### EXERCISE INSTRUCTIONS
Pictures are to be skipped. Retype exactly the lines from the top of the material through the one with "scaled: cube (white)", and only those.

※

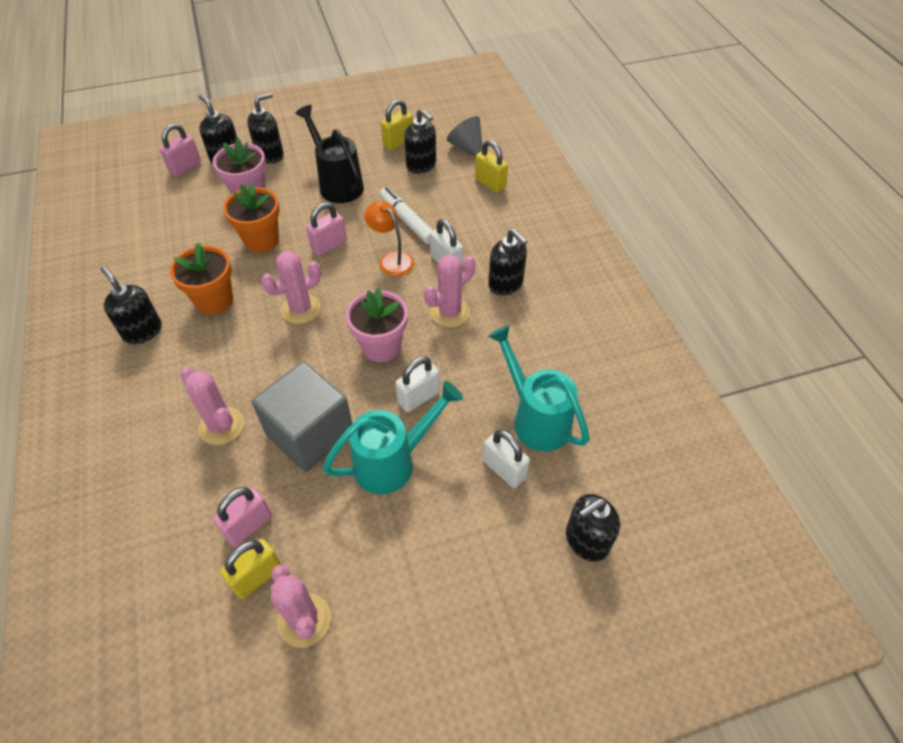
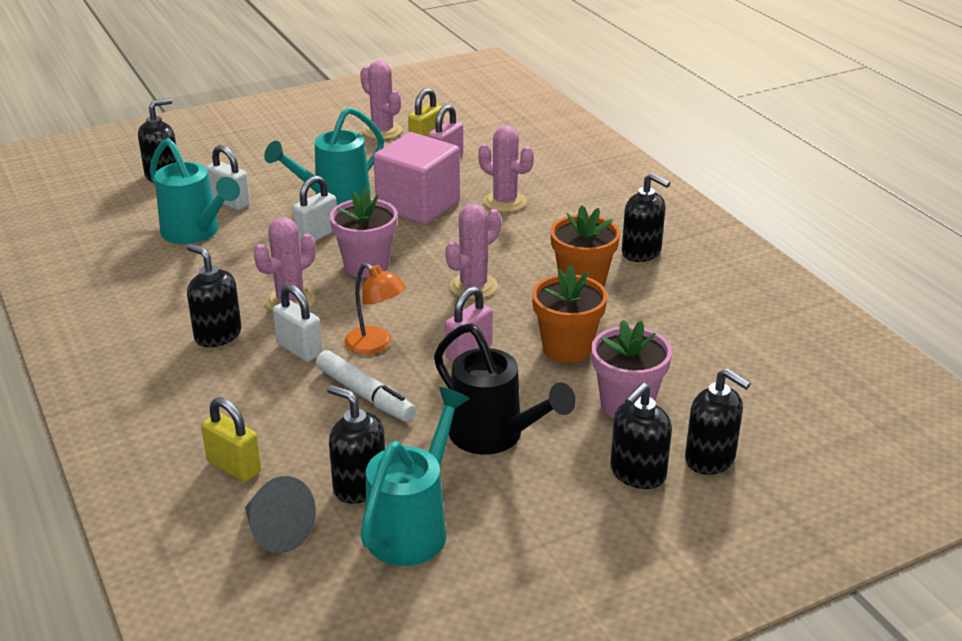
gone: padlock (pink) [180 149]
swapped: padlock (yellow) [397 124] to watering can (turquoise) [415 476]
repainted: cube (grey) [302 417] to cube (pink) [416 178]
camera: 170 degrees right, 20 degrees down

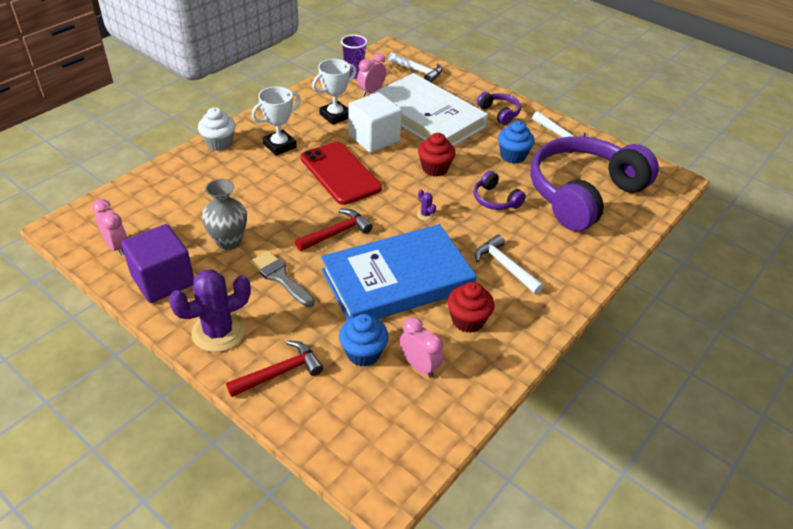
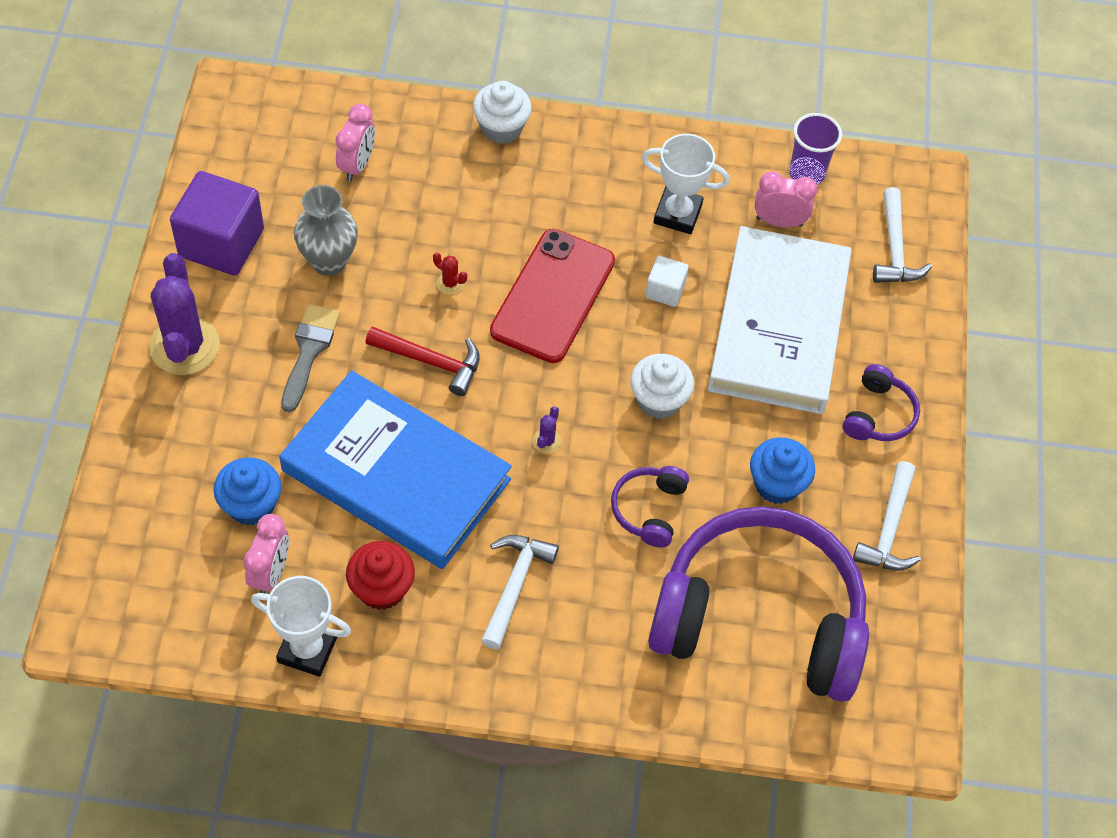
gone: hammer (red) [274 368]
new: cactus (red) [450 274]
shifted: clock (pink) [110 227] to [355 142]; trophy (white) [276 121] to [301 626]
repainted: cupcake (red) [437 155] to cupcake (white) [662 386]
rotated: cactus (purple) [210 310] = [184 314] 60 degrees clockwise
scaled: cube (white) [375 122] = [667 281] x0.50
camera: 55 degrees right, 15 degrees up

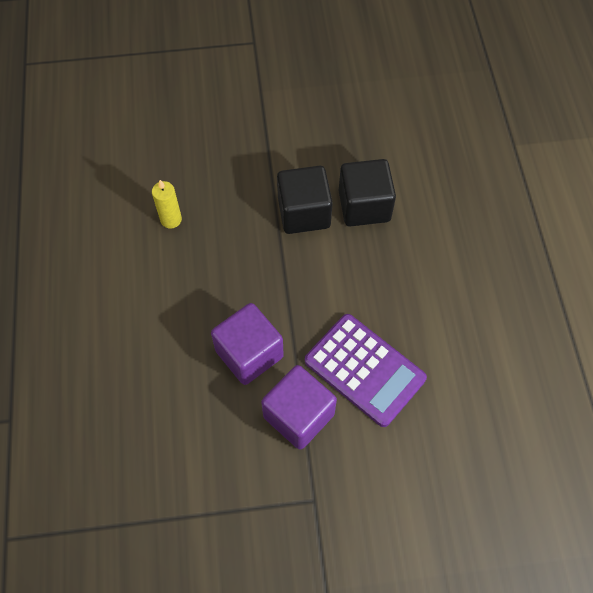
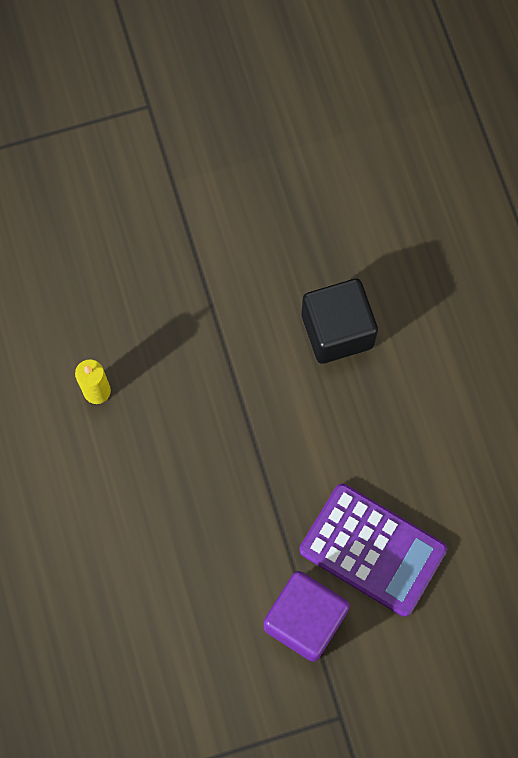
gone: cube (purple) [247 344]; cube (black) [305 200]
camera: 10 degrees left, 10 degrees up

※

### EXERCISE RESPONSE
gone: padlock (pink) [180 149]
swapped: padlock (yellow) [397 124] to watering can (turquoise) [415 476]
repainted: cube (grey) [302 417] to cube (pink) [416 178]
camera: 170 degrees right, 20 degrees down

gone: hammer (red) [274 368]
new: cactus (red) [450 274]
shifted: clock (pink) [110 227] to [355 142]; trophy (white) [276 121] to [301 626]
repainted: cupcake (red) [437 155] to cupcake (white) [662 386]
rotated: cactus (purple) [210 310] = [184 314] 60 degrees clockwise
scaled: cube (white) [375 122] = [667 281] x0.50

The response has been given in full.